## Exercise objective
Starting with the line that contains "IC1: AND (in", copy every line through the end of the data below, exactly and with nothing added.

## Input records
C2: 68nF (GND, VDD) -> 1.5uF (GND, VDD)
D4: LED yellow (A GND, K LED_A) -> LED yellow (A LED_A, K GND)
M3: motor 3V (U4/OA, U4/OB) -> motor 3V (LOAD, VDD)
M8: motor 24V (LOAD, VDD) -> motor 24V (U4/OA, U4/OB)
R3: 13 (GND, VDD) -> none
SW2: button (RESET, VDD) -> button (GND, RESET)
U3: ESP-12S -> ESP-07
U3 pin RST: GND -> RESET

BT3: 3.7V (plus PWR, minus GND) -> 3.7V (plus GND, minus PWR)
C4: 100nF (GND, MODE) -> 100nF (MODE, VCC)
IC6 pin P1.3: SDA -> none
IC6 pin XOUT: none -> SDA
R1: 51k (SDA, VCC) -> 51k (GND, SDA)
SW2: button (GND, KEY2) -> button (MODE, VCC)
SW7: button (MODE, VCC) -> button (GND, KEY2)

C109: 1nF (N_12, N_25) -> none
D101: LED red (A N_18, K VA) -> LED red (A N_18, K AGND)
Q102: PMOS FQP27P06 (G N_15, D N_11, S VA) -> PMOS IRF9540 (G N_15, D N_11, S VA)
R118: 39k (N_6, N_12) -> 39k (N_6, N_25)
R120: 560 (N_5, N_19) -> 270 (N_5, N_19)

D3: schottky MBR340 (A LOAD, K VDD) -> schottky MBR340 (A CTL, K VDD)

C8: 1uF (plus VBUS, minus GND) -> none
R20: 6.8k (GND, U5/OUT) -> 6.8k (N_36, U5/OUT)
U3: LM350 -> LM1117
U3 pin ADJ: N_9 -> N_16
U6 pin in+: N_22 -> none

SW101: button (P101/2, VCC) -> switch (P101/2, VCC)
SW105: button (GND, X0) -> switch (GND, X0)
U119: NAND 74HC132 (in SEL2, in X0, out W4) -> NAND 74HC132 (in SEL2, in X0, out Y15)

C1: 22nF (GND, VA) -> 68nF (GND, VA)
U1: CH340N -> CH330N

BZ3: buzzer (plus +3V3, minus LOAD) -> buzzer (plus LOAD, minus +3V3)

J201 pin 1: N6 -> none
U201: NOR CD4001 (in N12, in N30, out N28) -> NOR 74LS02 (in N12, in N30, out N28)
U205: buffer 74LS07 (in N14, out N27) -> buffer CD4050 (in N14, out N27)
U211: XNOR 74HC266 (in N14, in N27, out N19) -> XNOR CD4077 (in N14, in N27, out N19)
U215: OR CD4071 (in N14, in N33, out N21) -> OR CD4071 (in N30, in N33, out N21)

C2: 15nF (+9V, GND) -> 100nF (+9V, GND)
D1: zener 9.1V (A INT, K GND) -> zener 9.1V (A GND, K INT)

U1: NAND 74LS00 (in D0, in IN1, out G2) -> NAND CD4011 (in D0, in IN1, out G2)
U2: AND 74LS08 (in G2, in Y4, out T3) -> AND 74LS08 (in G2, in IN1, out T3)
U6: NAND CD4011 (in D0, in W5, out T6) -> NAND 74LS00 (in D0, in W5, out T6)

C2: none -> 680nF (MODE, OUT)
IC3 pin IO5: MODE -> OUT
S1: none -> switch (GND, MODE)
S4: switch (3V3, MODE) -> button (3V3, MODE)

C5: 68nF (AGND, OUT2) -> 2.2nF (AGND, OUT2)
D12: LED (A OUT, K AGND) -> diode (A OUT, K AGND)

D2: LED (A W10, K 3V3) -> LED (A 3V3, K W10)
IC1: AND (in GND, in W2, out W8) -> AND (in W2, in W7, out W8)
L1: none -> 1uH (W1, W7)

## Your response
IC1: AND (in GND, in W2, out W8) -> AND (in W2, in W7, out W8)
L1: none -> 1uH (W1, W7)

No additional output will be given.